- INSTRUCTIONS FOR THE TASK -
Go over the lines below, and when one contains the word "buffer", copy it.

────────────────

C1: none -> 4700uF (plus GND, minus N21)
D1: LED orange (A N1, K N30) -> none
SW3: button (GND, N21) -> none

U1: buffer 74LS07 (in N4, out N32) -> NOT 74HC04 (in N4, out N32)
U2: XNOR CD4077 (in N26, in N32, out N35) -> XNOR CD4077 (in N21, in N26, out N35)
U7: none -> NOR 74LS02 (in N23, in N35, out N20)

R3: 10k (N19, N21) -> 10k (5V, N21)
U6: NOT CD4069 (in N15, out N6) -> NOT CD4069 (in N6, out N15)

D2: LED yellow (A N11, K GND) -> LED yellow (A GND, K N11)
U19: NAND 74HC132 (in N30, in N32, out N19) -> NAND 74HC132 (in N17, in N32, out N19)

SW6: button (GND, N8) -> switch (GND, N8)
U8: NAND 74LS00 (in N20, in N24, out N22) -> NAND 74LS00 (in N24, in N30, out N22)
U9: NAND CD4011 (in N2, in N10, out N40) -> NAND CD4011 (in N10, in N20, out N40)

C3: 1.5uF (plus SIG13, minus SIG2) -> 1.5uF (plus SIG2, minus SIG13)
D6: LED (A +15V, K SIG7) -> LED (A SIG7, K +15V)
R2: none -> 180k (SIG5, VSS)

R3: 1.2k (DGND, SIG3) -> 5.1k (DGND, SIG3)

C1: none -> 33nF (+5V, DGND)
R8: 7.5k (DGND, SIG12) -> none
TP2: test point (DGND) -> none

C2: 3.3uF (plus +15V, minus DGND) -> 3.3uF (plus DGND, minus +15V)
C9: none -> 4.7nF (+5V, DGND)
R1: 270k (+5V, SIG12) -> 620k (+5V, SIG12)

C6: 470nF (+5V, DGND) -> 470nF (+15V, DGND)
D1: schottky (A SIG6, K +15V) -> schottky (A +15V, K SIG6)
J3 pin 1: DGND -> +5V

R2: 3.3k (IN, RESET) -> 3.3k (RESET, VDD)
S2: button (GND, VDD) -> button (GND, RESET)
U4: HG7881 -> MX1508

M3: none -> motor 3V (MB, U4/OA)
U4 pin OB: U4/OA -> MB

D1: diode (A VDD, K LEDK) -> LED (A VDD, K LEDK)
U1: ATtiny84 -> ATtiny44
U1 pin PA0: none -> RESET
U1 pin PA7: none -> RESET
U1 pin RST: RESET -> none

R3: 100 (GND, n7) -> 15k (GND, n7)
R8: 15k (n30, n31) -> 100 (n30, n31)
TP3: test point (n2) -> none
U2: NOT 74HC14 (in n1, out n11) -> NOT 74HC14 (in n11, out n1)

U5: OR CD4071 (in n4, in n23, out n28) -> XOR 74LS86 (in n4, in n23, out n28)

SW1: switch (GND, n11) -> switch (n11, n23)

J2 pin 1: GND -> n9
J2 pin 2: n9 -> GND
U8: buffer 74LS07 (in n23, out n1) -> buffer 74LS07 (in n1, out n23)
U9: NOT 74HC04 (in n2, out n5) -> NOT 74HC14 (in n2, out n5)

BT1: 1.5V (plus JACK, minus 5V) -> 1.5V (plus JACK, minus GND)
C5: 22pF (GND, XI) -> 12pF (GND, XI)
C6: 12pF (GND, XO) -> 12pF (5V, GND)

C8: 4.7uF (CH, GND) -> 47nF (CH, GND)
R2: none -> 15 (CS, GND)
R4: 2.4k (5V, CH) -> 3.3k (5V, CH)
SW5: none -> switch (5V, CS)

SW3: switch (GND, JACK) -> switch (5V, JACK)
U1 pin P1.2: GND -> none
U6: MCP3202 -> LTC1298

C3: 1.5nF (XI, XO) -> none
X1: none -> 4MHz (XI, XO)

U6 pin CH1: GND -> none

────────────────

- TASK OUTPUT -
U1: buffer 74LS07 (in N4, out N32) -> NOT 74HC04 (in N4, out N32)
U8: buffer 74LS07 (in n23, out n1) -> buffer 74LS07 (in n1, out n23)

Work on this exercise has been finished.